Entries taken from a collection:
Segment Open
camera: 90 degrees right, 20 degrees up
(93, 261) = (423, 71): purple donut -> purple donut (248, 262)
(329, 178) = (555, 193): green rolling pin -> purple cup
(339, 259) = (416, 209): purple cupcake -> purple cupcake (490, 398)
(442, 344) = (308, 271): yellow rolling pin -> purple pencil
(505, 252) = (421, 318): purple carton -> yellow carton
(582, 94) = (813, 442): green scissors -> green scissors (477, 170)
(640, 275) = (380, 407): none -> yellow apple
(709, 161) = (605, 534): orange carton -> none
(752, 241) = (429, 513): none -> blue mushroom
Segment Closed
Exercise aim:
Return each full line of the entries that contains the word "purple".

Answer to this task:
(93, 261) = (423, 71): purple donut -> purple donut (248, 262)
(329, 178) = (555, 193): green rolling pin -> purple cup
(339, 259) = (416, 209): purple cupcake -> purple cupcake (490, 398)
(442, 344) = (308, 271): yellow rolling pin -> purple pencil
(505, 252) = (421, 318): purple carton -> yellow carton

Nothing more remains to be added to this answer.